• Given instruction
How many lines in the entries below contain the string "bass"? Reply with the number alone.

>> BEGIN

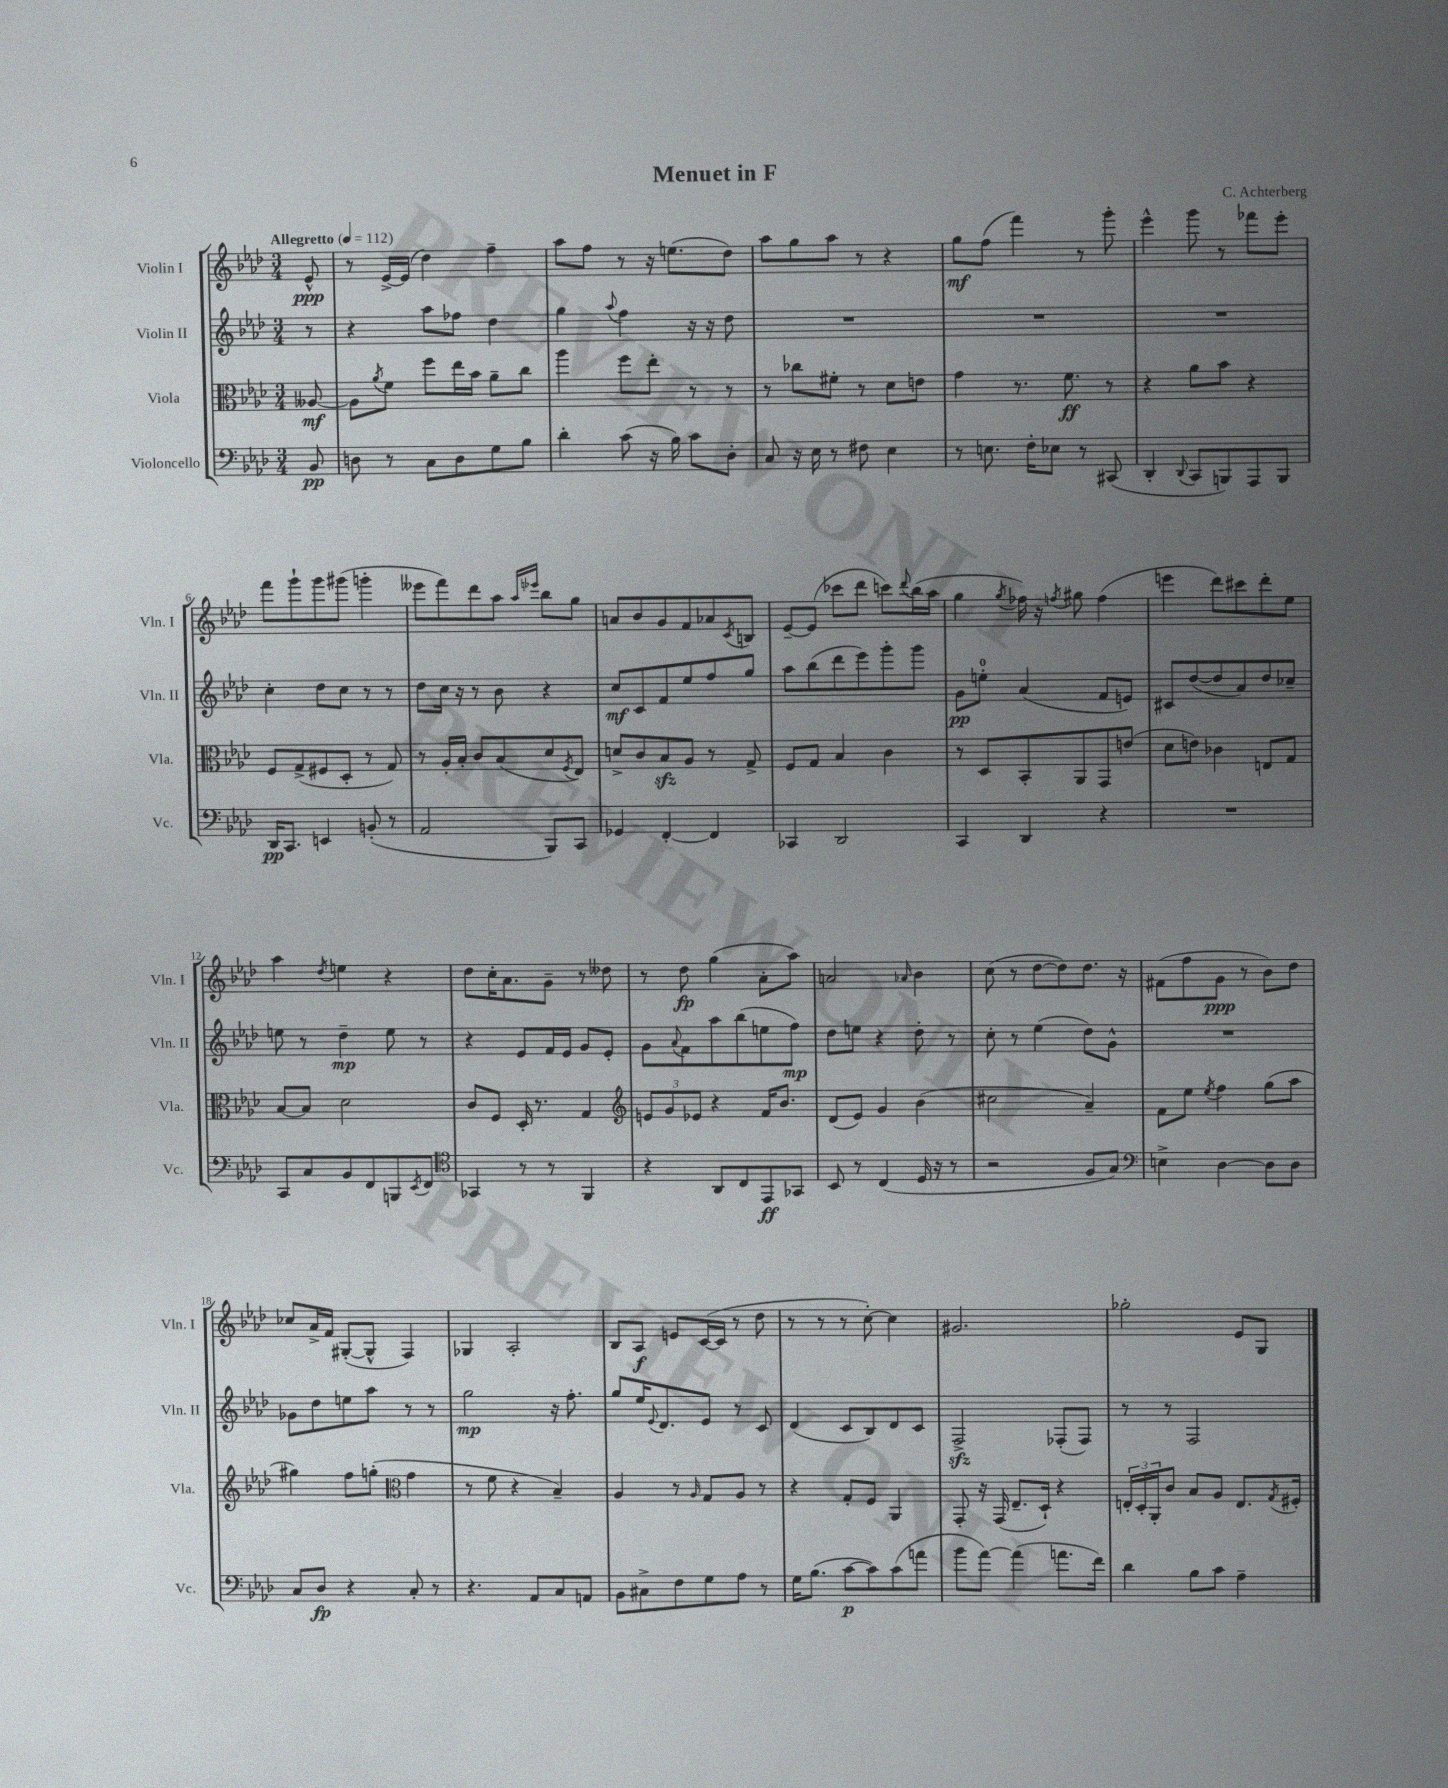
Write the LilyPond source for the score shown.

\header { title = "Menuet in F" composer = "C. Achterberg" }
<<
\new StaffGroup <<
\new Staff = "s0" \with { instrumentName = "Violin I" shortInstrumentName = "Vln. I" } {
    \clef treble \key aes \major \numericTimeSignature \time 3/4 \partial 8 \tempo "Allegretto" 4 = 112
    ees'8-^\ppp |
    r8 ees'16~-> ees'16( des''4) f''4-- |
    aes''8 f''8 r8 r16 e''8.( des''8) |
    aes''8 g''8 aes''8 r8 r4 |
    g''8\mf f''8( f'''4) r8 g'''8-. |
    ees'''4-^ g'''8 r8 fes'''8 ees'''8-. |
    f'''8 g'''8-! g'''8 gis'''8( g'''4-. |
    eeses'''8 f'''8) des'''8 aes''8 \grace { aes''16 ees'''16 } bes''8 g''8 |
    a'8 bes'8 g'8 f'8 aes'8 \acciaccatura { c'8 } b8 |
    ees'8~-- ees'8( ces'''8 des'''8 c'''8) \appoggiatura { des'''8 } bes''16( aes''16 |
    g''4 \acciaccatura { g''8 } fes''16) r16 \acciaccatura { f''8 } gis''8 f''4( |
    e'''4 des'''8) cis'''8 des'''8-. ees''8 |
    aes''4 \acciaccatura { des''8 } e''4 r4 |
    des''8 c''16-. aes'8. g'8-- r8 deses''8 |
    r8 des''8\fp g''4( aes'8-. aes''8) |
    a'2 \grace { aes'16 } bes'4 |
    c''8( r8 des''8~ des''8) des''8. r16 |
    fis'8( f''8 g'8\ppp r8 bes'8) des''8 |
    ces''8 aes'16-> f'16 gis8~-.( gis8-^ f4) |
    ges4 aes2-. |
    bes8 aes8\f e'8 c'16~( c'16 r8 des''8 |
    r8 r8 r8 c''8~-.) c''4 |
    gis'2. |
    ges''2-. ees'8 g8 \bar "|." |
}
\new Staff = "s1" \with { instrumentName = "Violin II" shortInstrumentName = "Vln. II" } {
    \clef treble \key aes \major \numericTimeSignature \time 3/4 \partial 8
    r8 |
    r4 aes''8 fes''8 des''4 |
    g''4 \appoggiatura { aes''8 } f''4 r16 r16 des''8 |
    R2. |
    R2. |
    R2. |
    c''4-. des''8 c''8 r8 r8 |
    des''8 c''16 r16 r8 bes'8 r4 |
    c''8\mf c'8 f'8 ees''8 f''8 g''8 |
    aes''8 bes''8( des'''8 ees'''8) g'''8-. g'''8 |
    g'8\pp e''8-0-. aes'4( f'8 e'8) |
    cis'8 des''8~( des''8 aes'8) des''8 ces''8-- |
    e''8 r8 des''4--\mp e''8 r8 |
    r4 ees'8 f'16 ees'16 g'8 ees'8-. |
    g'8 \appoggiatura { aes'8 } f'8 aes''8 bes''8( e''8 f''8\mp) |
    des''8 e''8 r4 des''8-. r8 |
    c''8-. r8 ees''4( des''8) g'8-^ |
    R2. |
    ges'8 des''8 e''8 aes''8 r8 r8 |
    g''2\mp r16 f''8.-. |
    g''8 ees''16 \appoggiatura { ees'8 } des'8. ees'8 r8 c'8 |
    des'4( c'8 bes8) des'8 c'8 |
    f2->\sfz fes8-.( fes8) |
    r8 r8 f2 \bar "|." |
}
\new Staff = "s2" \with { instrumentName = "Viola" shortInstrumentName = "Vla." } {
    \clef alto \key aes \major \numericTimeSignature \time 3/4 \partial 8
    aeses8~\mf |
    aeses8 \acciaccatura { aes'8 } f'8 f''8 ees''16 bes'16 aes'8-- c''8 |
    aes''4 f''8 ees''8-. r8 r8 |
    r8 ces''8 fis'8-. r8 des'8 e'8 |
    g'4 r8. f'8.\ff r8 |
    r4 aes'8 bes'8 r4 |
    f8 g8->( fis8 des8-. r8 g8) |
    r8 aes16-. bes16-. c'8 bes8( des'8 \acciaccatura { f8 } ees8) |
    d'8-> c'8 bes8\sfz aes8 r8 g8-> |
    f8 g8 bes4 c'4 |
    r8 des8 bes,8-. aes,8 g,8 e'8( |
    des'8 e'8) ces'4 e8 g8 |
    bes8~ bes8 des'2 |
    c'8 f8 des16-. r8. g4 |
    \clef treble \tuplet 3/2 { e'8 g'8 ees'8 } r4 f'16 bes'8. |
    des'8( ees'8) g'4 bes'4( |
    cis''2 aes'4--) |
    f'8 ees''8 \acciaccatura { ees''8 } f''4 g''8( aes''8 |
    gis''4) f''8 g''8-.( \clef alto g'4 |
    r8 f'8 r4 bes4--) |
    aes4 r8 \grace { aes16 } g8 aes8 r8 |
    r4 g8-. f8 aes,4 |
    g,8-. r16 g,16( ees8.-- des16-!) r4 |
    \tuplet 3/2 { e16-. des16-. aes,16-. } c'8 bes8 aes8 e8. \acciaccatura { g8 } fis16-. \bar "|." |
}
\new Staff = "s3" \with { instrumentName = "Violoncello" shortInstrumentName = "Vc." } {
    \clef bass \key aes \major \numericTimeSignature \time 3/4 \partial 8
    bes,8\pp |
    d8 r8 c8 d8 g8 bes8 |
    des'4-. c'8( r16 bes16) c'8 des8-. |
    c8 r16 ees16 r8 fis8 ees4 |
    r8 e8. f16-. ees8 r8 cis,8( |
    des,4-. \appoggiatura { des,8 } c,8 b,,8) aes,,8 b,,8 |
    des,16\pp c,8. e,4 b,8-.( r8 |
    aes,2 bes,,8) c,8 |
    ges,4 f,4~-. f,4 |
    ces,4 des,2 |
    c,4 des,4 r4 |
    R2. |
    c,8 c8 bes,8 f,8 b,,8 \acciaccatura { ees,8 } f,8 |
    \clef tenor ges,4 r8 r8 f,4 |
    r4 aes,8 c8 ees,8\ff ges,8 |
    bes,8 r8 c4( des16 r16 r8 |
    r2 f8 g8) |
    \clef bass e4-> des4~ des8 des8 |
    c8 des8\fp r4 c8-. r8 |
    r4. aes,8 c8 a,8 |
    bes,8 cis8-> f8 g8 aes8 r8 |
    g16 bes8.( c'8~\p c'8) c'8( a'8 |
    bes'8 aes'8~) aes'4( a'8. f'16) |
    des'4 bes8 c'8 aes4-- \bar "|." |
}
>>
>>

>> END

• Task output
2